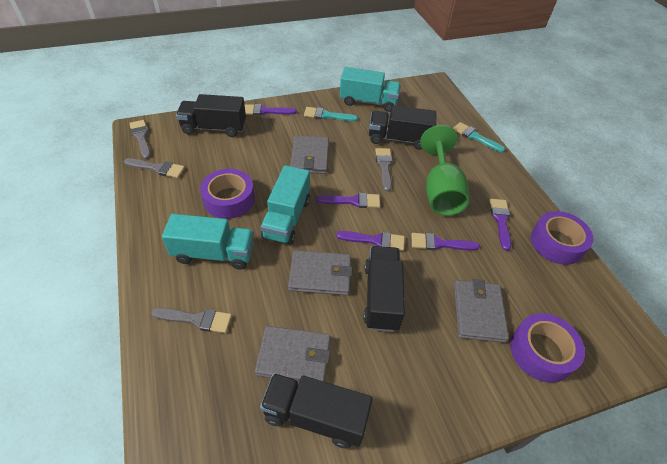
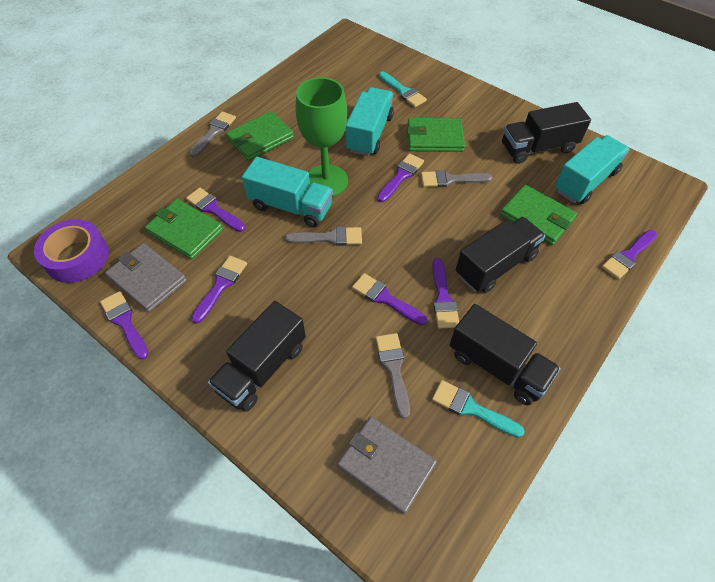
green wallet: 0 -> 4
grey wallet: 4 -> 2
purple brush: 5 -> 7
purple tape: 3 -> 1

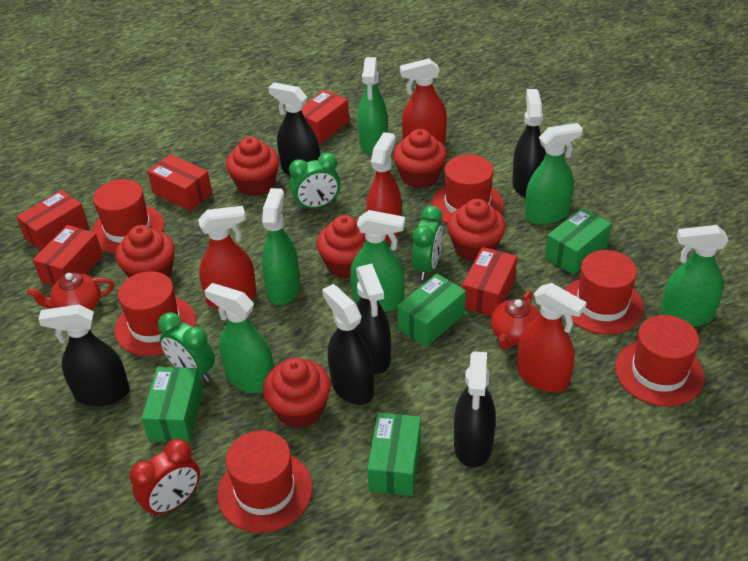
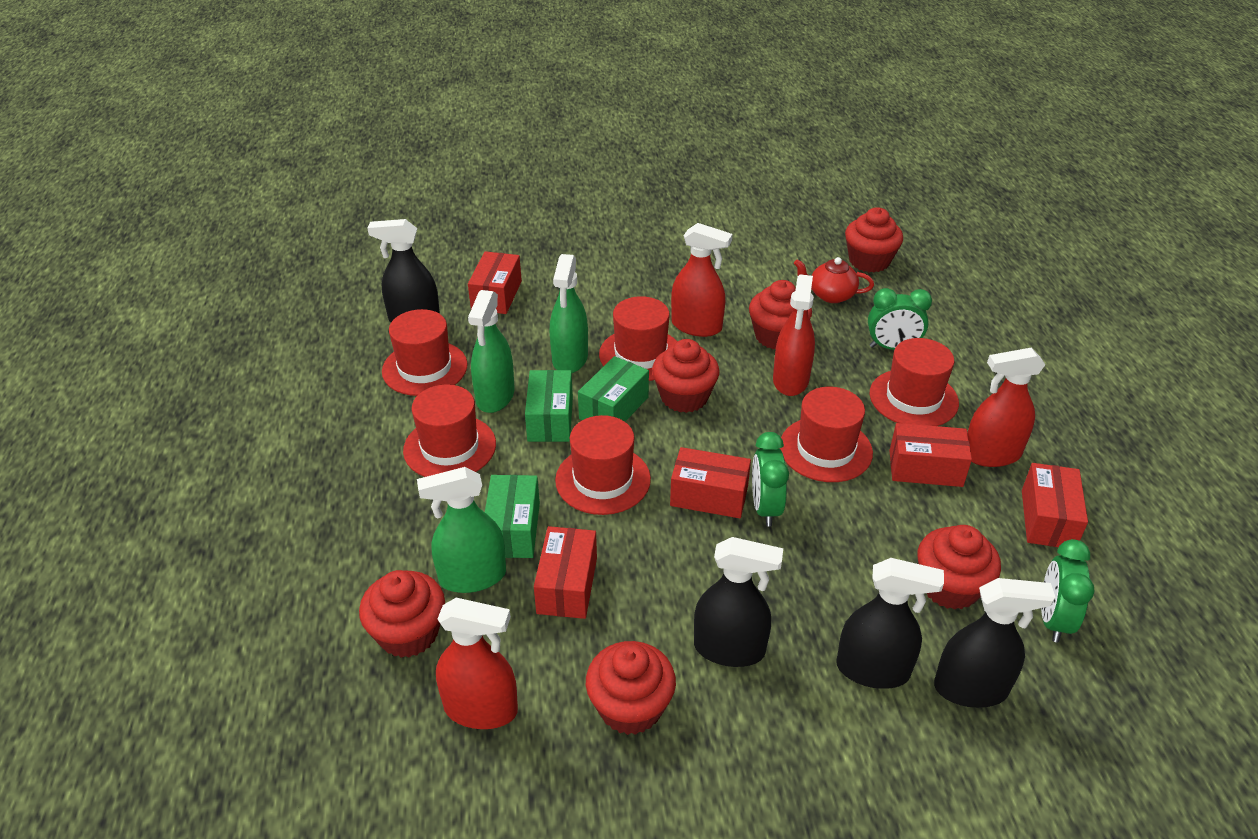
black spray bottle: 6 -> 4
green box: 4 -> 3
green spray bottle: 6 -> 3
red clock: 1 -> 0
red teapot: 2 -> 1

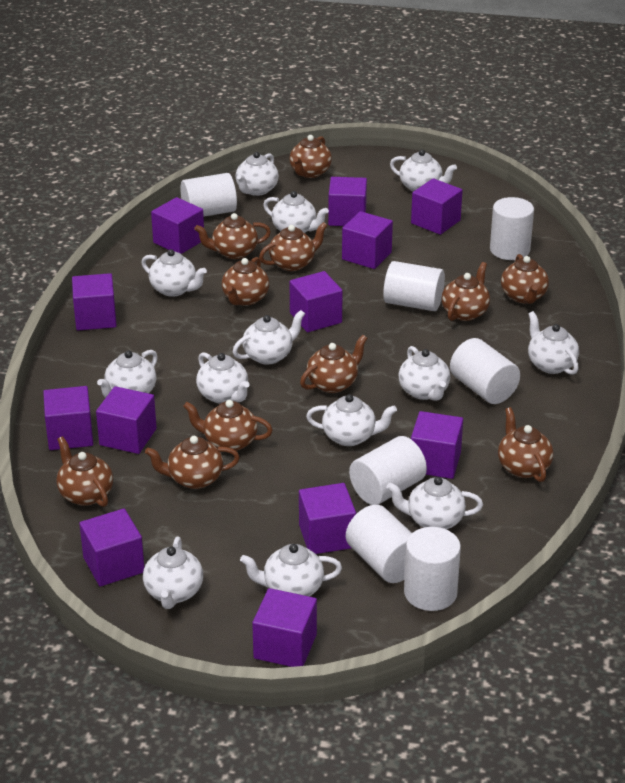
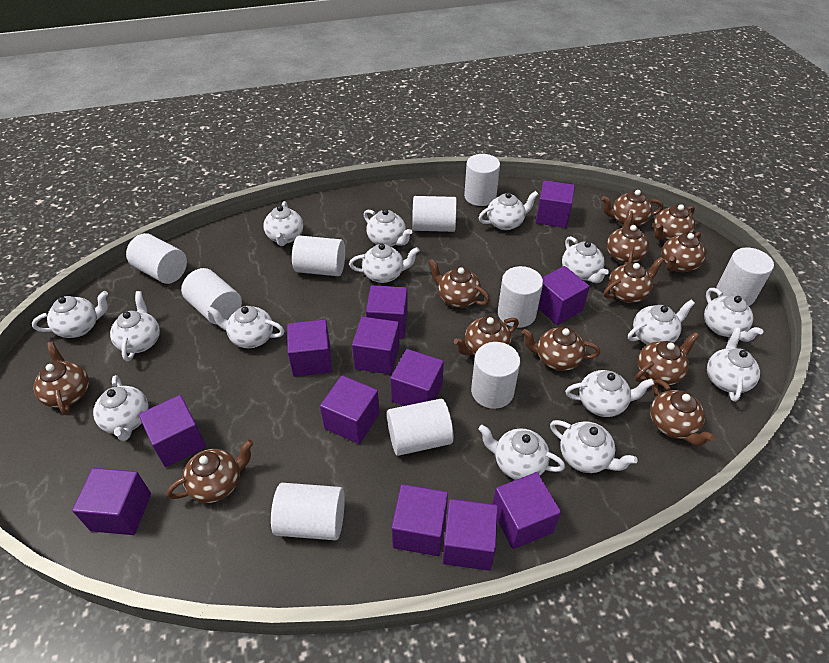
brown teapot: 11 -> 12
white cylinder: 7 -> 10
white teapot: 13 -> 15

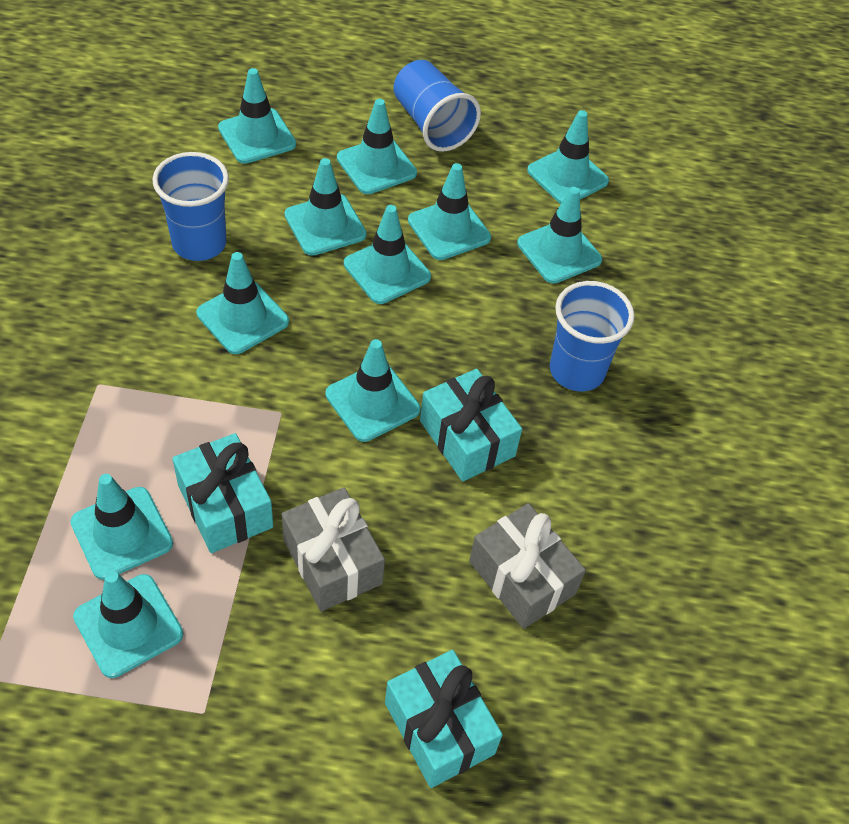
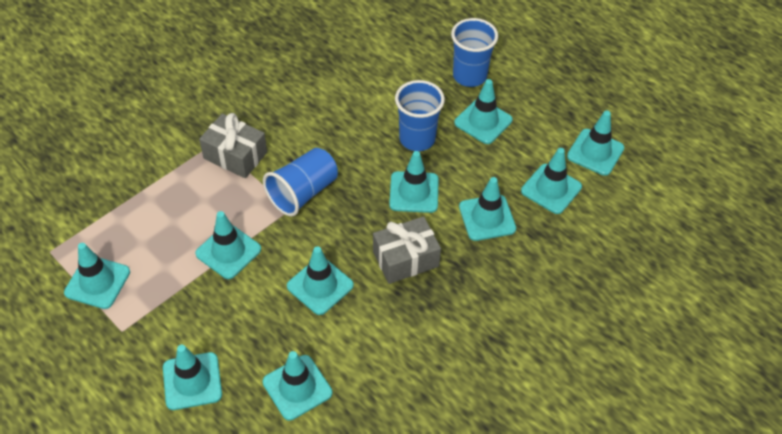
turquoise gift: 3 -> 0
turquoise traffic cone: 11 -> 10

• **What to work on**
Every line from the one holding "black spray bottle: 6 -> 4" to the last line of the listing above, inclusive, must appear exactly as written, and no picture may appear.

• **Answer space**
black spray bottle: 6 -> 4
green box: 4 -> 3
green spray bottle: 6 -> 3
red clock: 1 -> 0
red teapot: 2 -> 1

brown teapot: 11 -> 12
white cylinder: 7 -> 10
white teapot: 13 -> 15

turquoise gift: 3 -> 0
turquoise traffic cone: 11 -> 10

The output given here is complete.